Top of Data to use

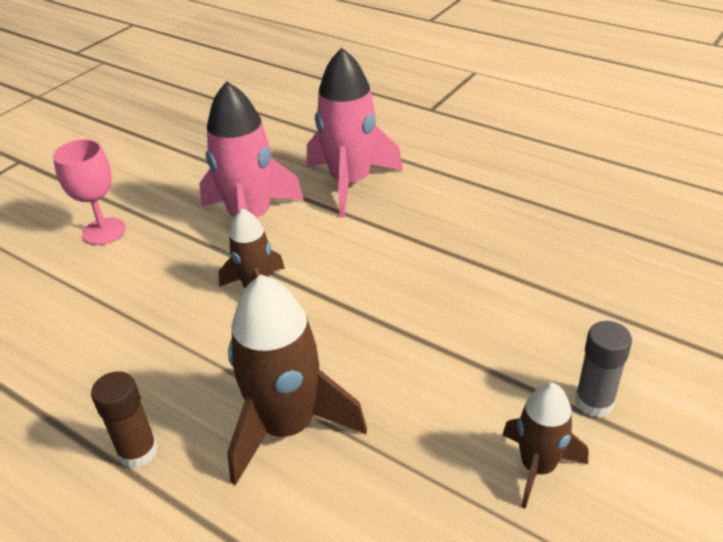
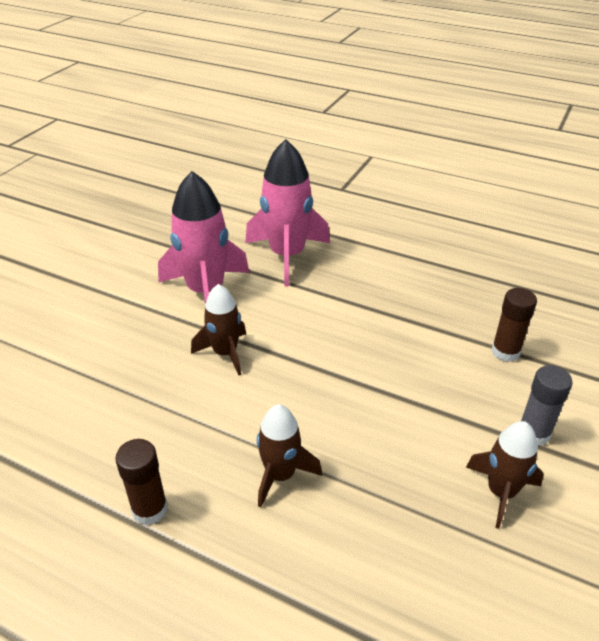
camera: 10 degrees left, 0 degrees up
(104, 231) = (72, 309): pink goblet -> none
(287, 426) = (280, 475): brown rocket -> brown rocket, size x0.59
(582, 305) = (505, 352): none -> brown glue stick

Bottom of Data to use
Top of Data to use

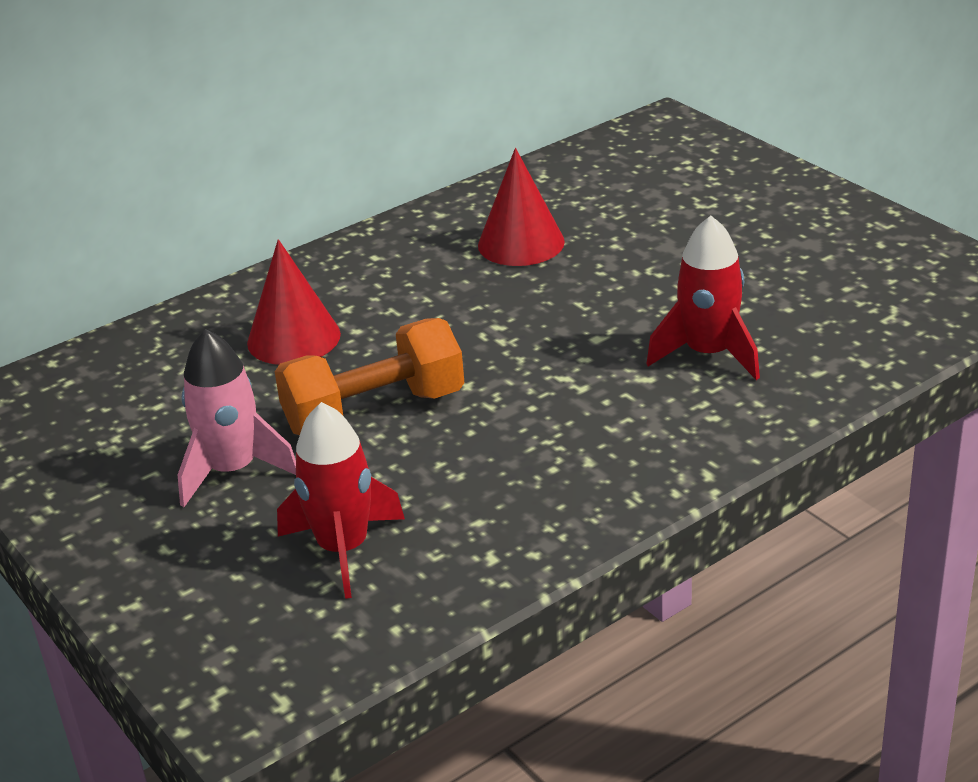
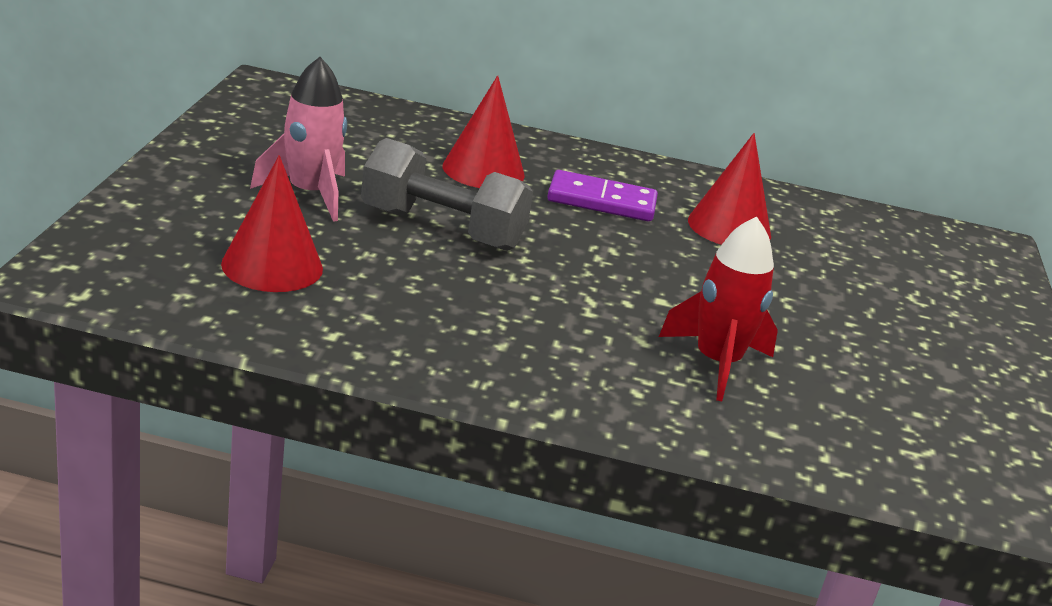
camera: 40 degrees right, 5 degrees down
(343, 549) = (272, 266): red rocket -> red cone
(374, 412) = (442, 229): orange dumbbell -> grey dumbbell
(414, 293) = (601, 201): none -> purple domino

Bottom of Data to use

### Exercise prompt
Starting at the line that has "camera: 10 degrees left, 0 degrees up" in the records above, restate word for word every line until the one that has "(582, 305) = (505, 352): none", and include that one as well.

### Answer for this exercise
camera: 10 degrees left, 0 degrees up
(104, 231) = (72, 309): pink goblet -> none
(287, 426) = (280, 475): brown rocket -> brown rocket, size x0.59
(582, 305) = (505, 352): none -> brown glue stick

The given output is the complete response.